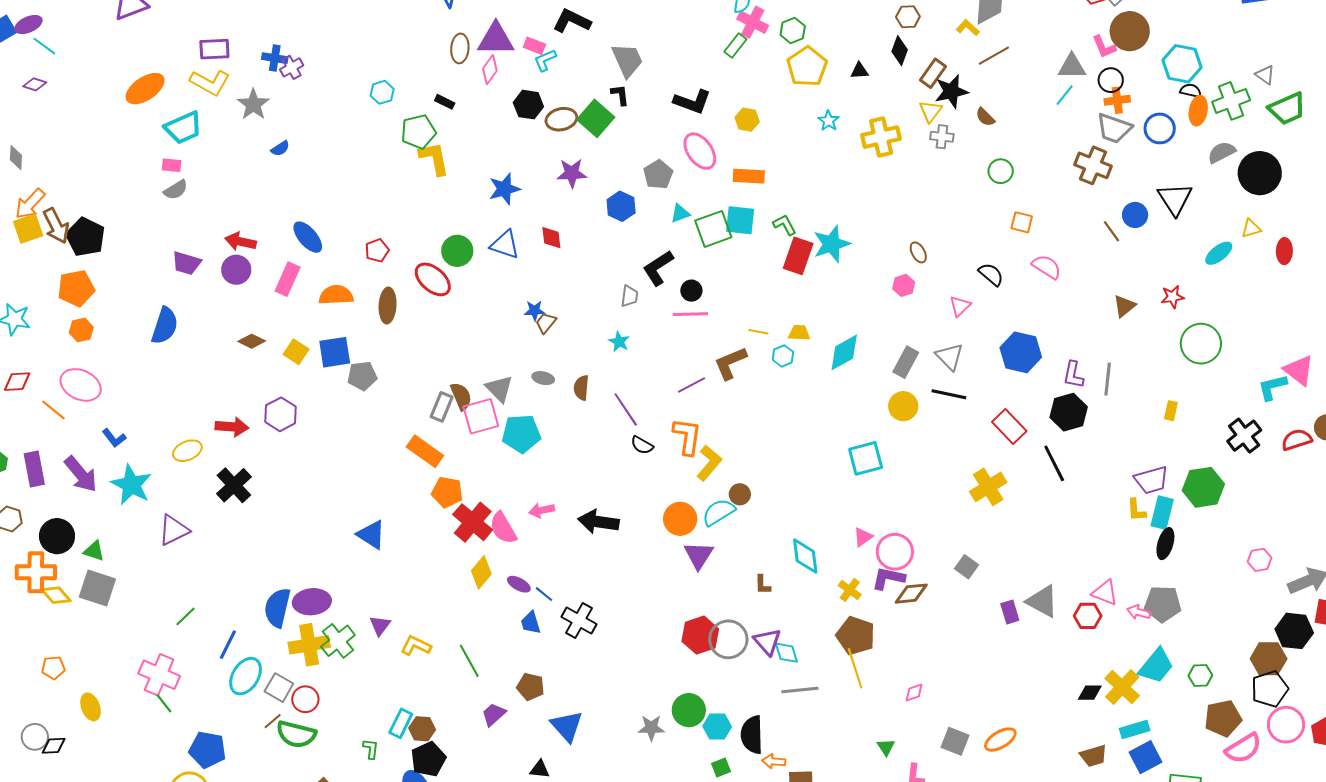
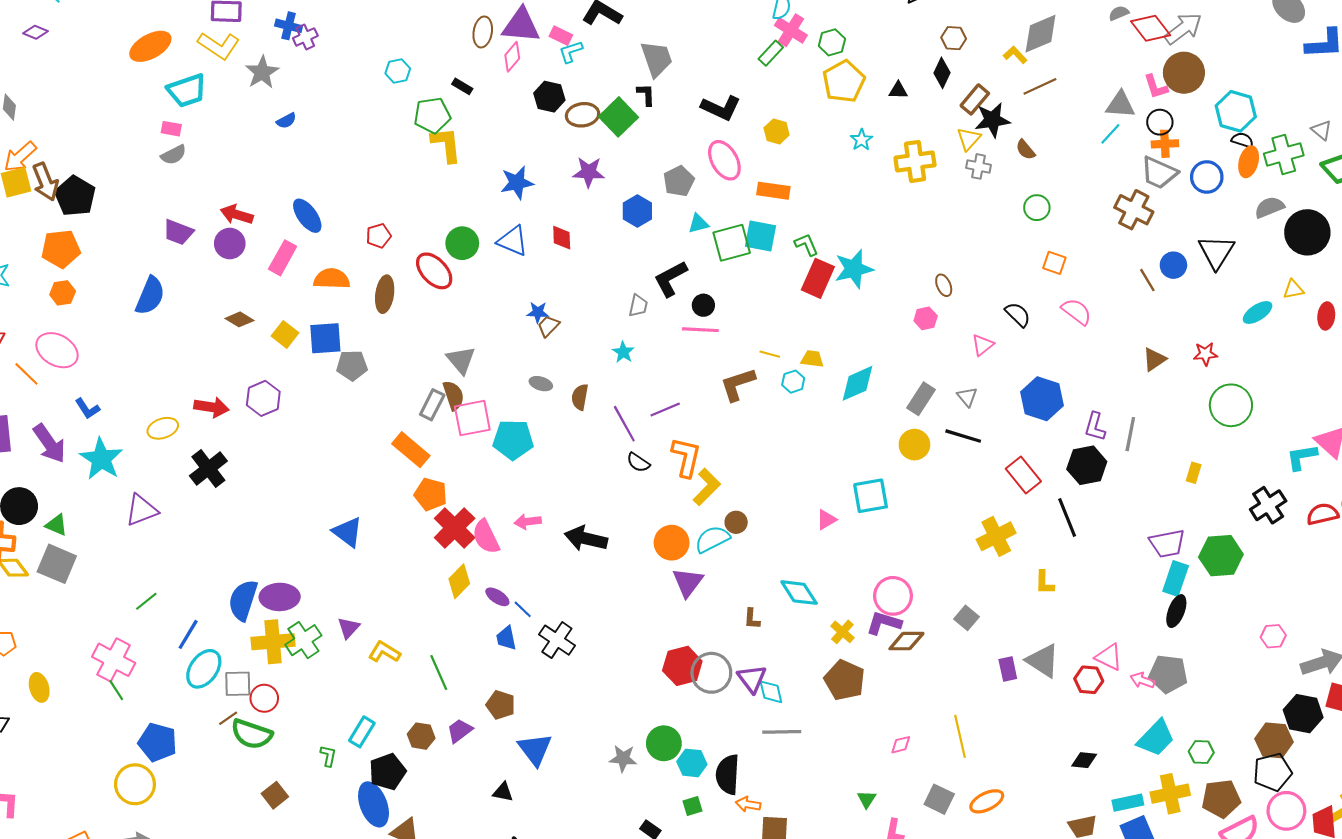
gray triangle: (949, 357) -> (967, 397), size x0.7
purple line: (692, 385) -> (665, 410), moved
gray triangle: (499, 389) -> (461, 360), moved
yellow L-shape: (1136, 510) -> (1044, 583), moved
pink triangle: (863, 537) -> (826, 520), moved
cyan diamond: (805, 556) -> (799, 593), turned -30
yellow line: (855, 668) -> (960, 736), moved
yellow cross: (1122, 687) -> (1170, 794), moved, turned 30
gray square: (279, 688) -> (238, 684), turned -36
brown hexagon: (422, 729) -> (421, 736), moved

━━━━━━━━━━━━━━━━━━━━

## EXERCISE DESCRIPTION
For this exercise, transcribe the data exactly but without its pictures.

## PROBLEM SOLUTION
gray triangle: (949, 357) -> (967, 397), size x0.7
purple line: (692, 385) -> (665, 410), moved
gray triangle: (499, 389) -> (461, 360), moved
yellow L-shape: (1136, 510) -> (1044, 583), moved
pink triangle: (863, 537) -> (826, 520), moved
cyan diamond: (805, 556) -> (799, 593), turned -30
yellow line: (855, 668) -> (960, 736), moved
yellow cross: (1122, 687) -> (1170, 794), moved, turned 30
gray square: (279, 688) -> (238, 684), turned -36
brown hexagon: (422, 729) -> (421, 736), moved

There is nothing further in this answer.